**STUDY MATERIAL**

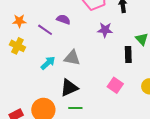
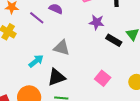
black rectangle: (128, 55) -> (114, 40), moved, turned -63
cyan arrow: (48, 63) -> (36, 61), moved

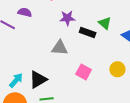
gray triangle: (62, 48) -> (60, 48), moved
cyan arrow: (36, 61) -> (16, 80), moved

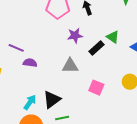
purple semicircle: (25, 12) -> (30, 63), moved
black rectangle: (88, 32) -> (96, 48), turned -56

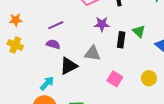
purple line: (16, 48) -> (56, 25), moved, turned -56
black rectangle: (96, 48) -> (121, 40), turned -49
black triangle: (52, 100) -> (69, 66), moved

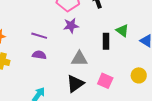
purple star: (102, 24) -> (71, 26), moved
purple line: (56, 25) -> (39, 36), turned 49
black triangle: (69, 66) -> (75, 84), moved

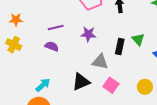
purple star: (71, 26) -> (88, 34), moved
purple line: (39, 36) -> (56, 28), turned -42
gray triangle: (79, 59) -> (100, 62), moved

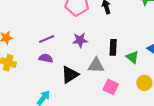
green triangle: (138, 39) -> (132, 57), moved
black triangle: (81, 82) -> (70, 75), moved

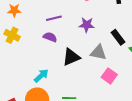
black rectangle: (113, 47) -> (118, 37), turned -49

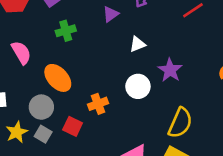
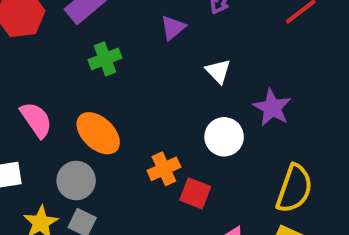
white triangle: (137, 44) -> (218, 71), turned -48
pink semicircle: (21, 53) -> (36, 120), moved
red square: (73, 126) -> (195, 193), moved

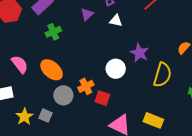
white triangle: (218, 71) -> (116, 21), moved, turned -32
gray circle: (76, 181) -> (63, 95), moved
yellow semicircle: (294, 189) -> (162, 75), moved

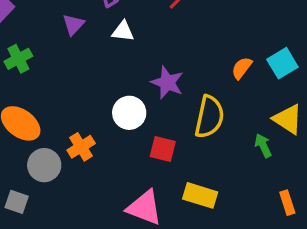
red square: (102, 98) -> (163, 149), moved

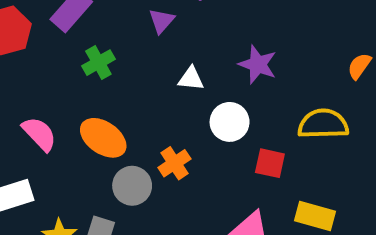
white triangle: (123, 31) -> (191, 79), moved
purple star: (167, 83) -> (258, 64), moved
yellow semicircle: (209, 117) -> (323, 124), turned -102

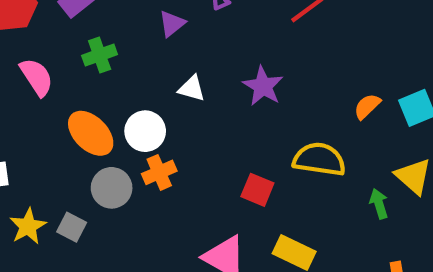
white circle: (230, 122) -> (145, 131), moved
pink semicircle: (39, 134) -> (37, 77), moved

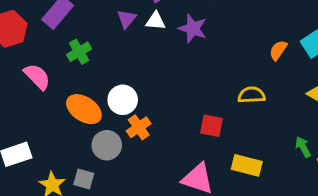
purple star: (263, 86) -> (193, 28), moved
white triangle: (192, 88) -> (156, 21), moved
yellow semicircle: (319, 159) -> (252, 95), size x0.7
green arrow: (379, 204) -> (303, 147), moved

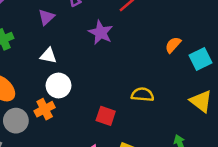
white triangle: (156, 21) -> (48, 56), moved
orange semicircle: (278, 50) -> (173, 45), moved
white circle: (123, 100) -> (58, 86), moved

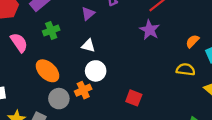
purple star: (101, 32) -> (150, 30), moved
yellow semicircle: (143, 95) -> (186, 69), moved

* * *

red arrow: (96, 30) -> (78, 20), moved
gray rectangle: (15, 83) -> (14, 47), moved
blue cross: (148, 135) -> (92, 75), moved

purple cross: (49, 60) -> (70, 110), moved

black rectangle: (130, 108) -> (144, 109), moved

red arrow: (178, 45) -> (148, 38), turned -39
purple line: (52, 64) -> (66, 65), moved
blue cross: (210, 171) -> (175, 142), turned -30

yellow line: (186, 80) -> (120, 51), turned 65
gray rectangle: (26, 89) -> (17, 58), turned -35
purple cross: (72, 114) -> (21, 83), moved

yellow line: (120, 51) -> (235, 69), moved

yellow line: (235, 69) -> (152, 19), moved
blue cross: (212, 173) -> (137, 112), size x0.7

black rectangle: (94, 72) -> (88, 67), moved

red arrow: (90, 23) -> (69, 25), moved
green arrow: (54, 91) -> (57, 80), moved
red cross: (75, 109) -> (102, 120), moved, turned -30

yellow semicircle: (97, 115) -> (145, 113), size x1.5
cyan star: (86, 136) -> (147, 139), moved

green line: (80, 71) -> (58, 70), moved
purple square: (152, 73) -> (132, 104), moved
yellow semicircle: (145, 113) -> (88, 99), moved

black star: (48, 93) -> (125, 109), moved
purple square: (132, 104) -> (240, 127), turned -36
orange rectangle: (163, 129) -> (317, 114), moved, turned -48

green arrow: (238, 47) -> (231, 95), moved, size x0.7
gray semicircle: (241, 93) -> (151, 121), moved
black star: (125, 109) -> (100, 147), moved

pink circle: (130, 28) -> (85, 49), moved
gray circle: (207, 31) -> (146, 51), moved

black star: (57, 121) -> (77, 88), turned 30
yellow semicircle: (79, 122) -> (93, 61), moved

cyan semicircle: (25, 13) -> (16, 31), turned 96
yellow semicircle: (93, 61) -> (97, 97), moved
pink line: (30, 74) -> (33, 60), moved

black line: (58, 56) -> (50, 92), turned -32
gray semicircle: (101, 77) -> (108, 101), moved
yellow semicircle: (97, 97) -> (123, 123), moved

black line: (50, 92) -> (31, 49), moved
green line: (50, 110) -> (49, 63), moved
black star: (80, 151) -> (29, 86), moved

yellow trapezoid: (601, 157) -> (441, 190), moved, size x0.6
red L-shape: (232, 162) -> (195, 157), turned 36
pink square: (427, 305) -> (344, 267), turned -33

**PROBLEM DESCRIPTION**
In the records above, everything from the line with "black rectangle: (128, 55)" down to the line with "purple line: (56, 25) -> (39, 36), turned 49" must be duplicated exactly, both lines kept. Leave no pictures in.

**RESPONSE**
black rectangle: (128, 55) -> (114, 40), moved, turned -63
cyan arrow: (48, 63) -> (36, 61), moved

gray triangle: (62, 48) -> (60, 48), moved
cyan arrow: (36, 61) -> (16, 80), moved

purple semicircle: (25, 12) -> (30, 63), moved
black rectangle: (88, 32) -> (96, 48), turned -56

purple line: (16, 48) -> (56, 25), moved, turned -56
black rectangle: (96, 48) -> (121, 40), turned -49
black triangle: (52, 100) -> (69, 66), moved

purple star: (102, 24) -> (71, 26), moved
purple line: (56, 25) -> (39, 36), turned 49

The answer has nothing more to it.